* BEGIN Task data *
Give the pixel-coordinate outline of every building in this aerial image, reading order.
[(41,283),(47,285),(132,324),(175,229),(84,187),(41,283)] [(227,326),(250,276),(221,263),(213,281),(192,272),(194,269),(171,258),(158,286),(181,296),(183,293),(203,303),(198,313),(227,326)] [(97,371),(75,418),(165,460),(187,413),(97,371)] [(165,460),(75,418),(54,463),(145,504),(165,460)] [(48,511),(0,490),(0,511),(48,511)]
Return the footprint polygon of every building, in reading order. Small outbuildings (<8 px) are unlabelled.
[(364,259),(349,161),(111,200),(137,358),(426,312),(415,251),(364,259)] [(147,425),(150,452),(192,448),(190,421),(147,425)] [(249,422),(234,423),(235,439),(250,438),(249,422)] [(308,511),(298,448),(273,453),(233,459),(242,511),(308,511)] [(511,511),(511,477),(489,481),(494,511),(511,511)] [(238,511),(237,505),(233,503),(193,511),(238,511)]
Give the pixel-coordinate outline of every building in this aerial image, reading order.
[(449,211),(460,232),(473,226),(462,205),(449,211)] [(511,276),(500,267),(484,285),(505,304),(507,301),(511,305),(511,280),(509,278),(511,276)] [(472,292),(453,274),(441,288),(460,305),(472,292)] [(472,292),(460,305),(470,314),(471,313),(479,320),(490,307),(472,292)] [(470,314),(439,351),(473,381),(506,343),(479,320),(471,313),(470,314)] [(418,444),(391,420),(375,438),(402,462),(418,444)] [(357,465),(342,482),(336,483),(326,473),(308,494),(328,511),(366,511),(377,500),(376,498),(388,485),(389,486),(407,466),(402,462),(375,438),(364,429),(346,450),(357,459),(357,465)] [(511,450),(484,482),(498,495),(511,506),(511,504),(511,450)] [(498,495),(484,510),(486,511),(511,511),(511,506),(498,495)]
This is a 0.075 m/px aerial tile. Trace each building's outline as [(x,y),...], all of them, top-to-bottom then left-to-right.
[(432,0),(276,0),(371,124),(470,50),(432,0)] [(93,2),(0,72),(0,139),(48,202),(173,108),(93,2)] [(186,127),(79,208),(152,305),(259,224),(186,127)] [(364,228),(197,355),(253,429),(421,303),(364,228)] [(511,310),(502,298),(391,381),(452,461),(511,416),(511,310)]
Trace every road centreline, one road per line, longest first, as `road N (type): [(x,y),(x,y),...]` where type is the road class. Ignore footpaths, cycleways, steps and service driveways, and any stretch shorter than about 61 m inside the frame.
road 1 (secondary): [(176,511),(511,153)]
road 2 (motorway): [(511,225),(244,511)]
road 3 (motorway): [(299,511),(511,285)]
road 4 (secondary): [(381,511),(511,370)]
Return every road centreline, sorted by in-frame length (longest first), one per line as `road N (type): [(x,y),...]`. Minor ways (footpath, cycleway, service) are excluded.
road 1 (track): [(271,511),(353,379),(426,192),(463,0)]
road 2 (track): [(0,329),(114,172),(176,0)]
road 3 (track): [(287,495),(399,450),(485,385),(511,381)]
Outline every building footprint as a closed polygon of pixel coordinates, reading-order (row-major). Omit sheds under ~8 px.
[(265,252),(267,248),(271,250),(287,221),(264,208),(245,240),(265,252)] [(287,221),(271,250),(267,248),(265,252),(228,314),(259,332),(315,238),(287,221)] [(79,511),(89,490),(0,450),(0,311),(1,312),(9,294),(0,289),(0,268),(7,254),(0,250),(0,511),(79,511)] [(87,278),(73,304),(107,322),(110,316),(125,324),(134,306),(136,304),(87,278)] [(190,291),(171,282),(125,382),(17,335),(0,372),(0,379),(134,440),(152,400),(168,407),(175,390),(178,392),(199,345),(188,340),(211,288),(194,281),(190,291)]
* END Task data *
> _Given instruction_: Pick out each line of the listing above that contains the string "footprint" and copy it in full. Letter case must match.

> _Full solution_:
Return the footprint polygon of every building, in reading order. Small outbuildings (<8 px) are unlabelled.
Outline every building footprint as a closed polygon of pixel coordinates, reading-order (row-major). Omit sheds under ~8 px.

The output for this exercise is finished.